Find the word "none" in the data below and copy each line that holds it.

*DATA FOR PROCESSING:*
*-*-*

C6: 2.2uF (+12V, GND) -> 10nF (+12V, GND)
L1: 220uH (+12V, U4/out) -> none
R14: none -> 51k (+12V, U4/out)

*-*-*

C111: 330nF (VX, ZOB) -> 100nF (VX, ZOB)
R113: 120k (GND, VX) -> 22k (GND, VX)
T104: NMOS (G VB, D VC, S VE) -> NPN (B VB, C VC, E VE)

*-*-*

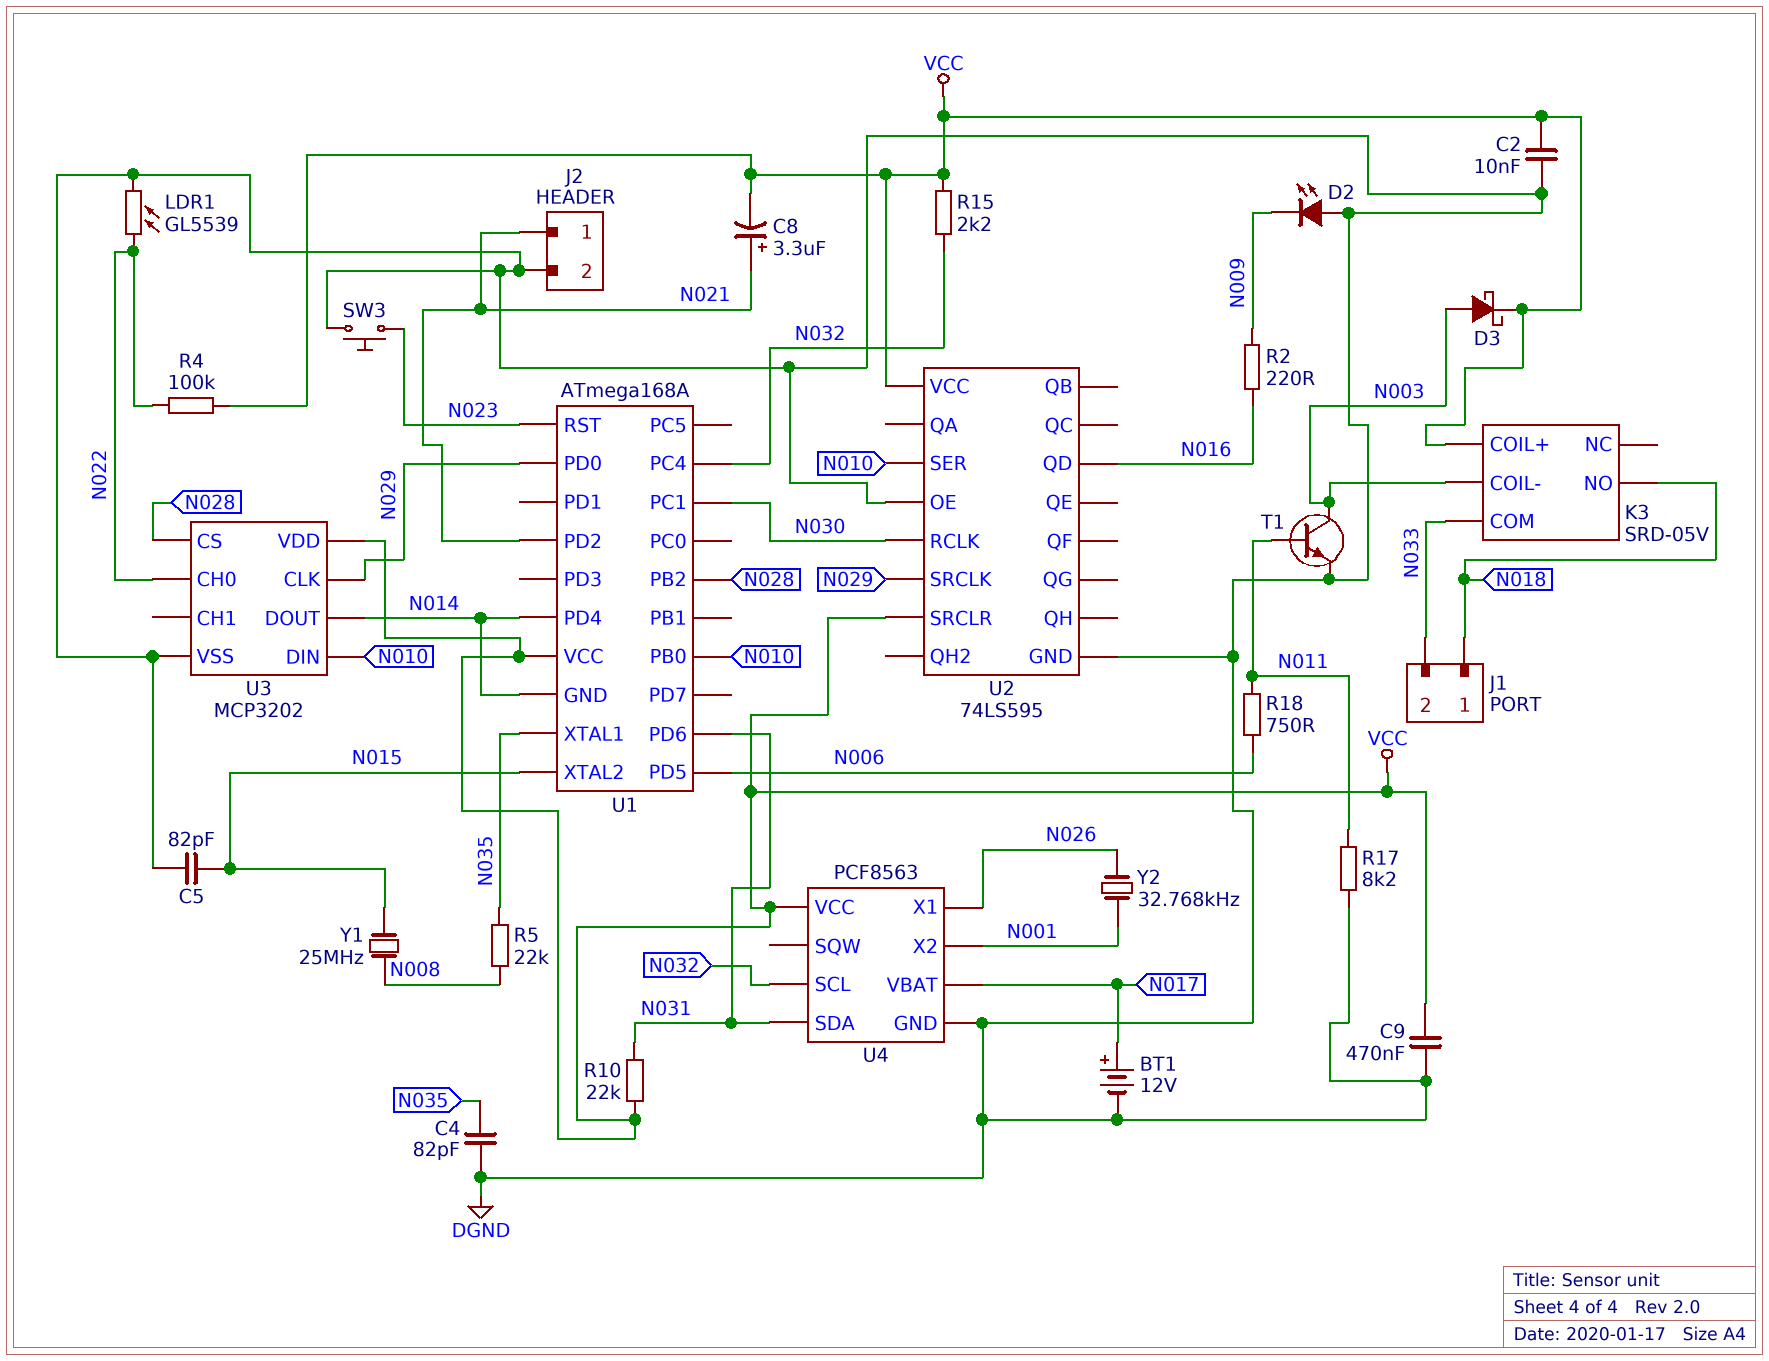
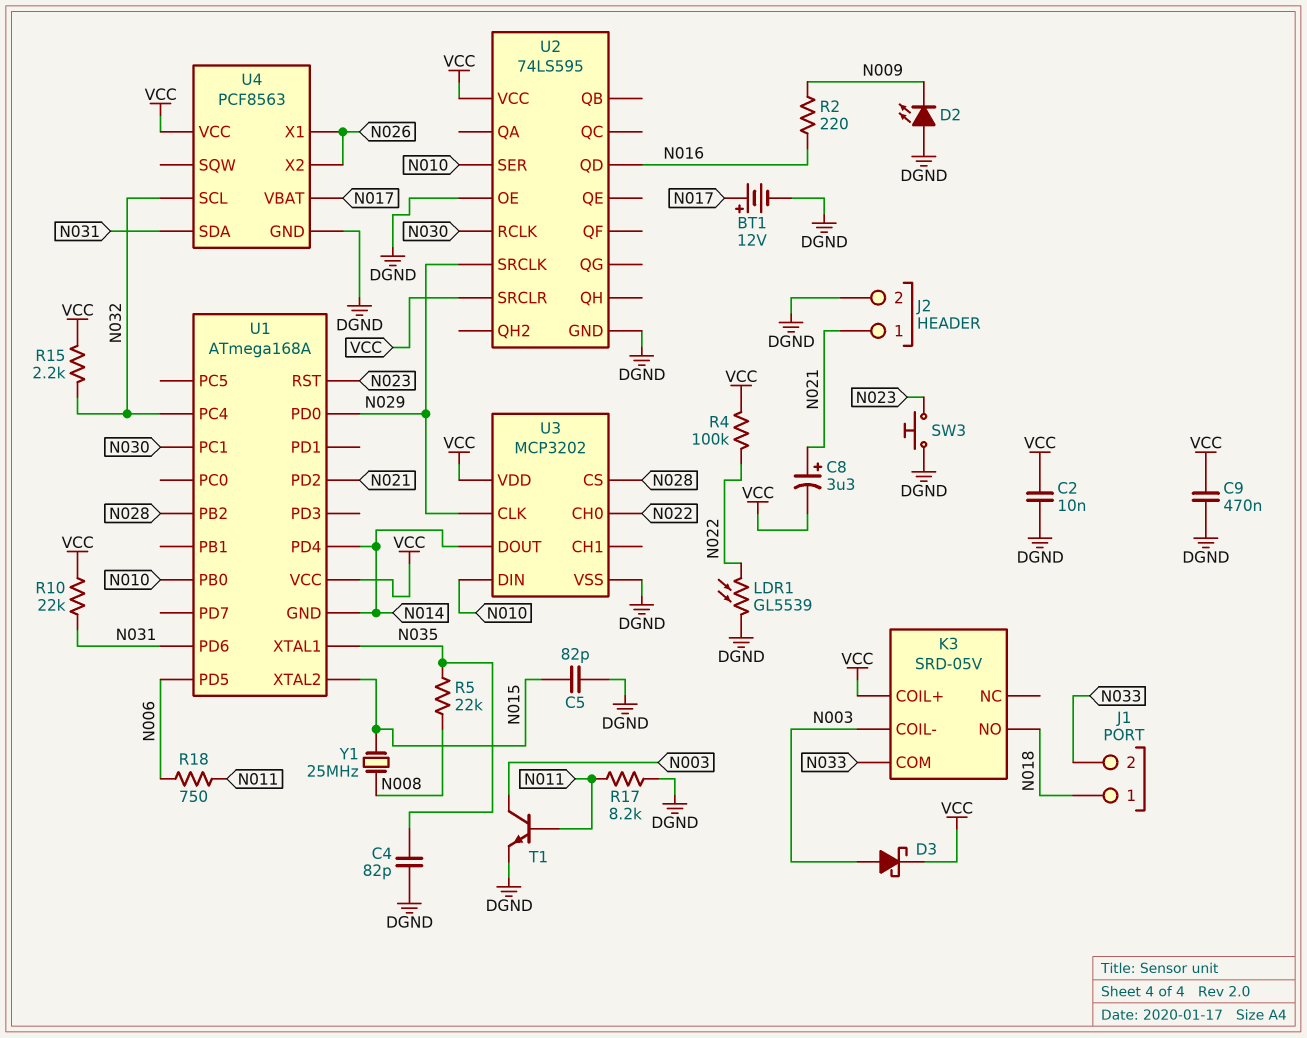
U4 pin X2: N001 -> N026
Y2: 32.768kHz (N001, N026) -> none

*-*-*

*RESULT FOR THIS TASK:*
L1: 220uH (+12V, U4/out) -> none
R14: none -> 51k (+12V, U4/out)
Y2: 32.768kHz (N001, N026) -> none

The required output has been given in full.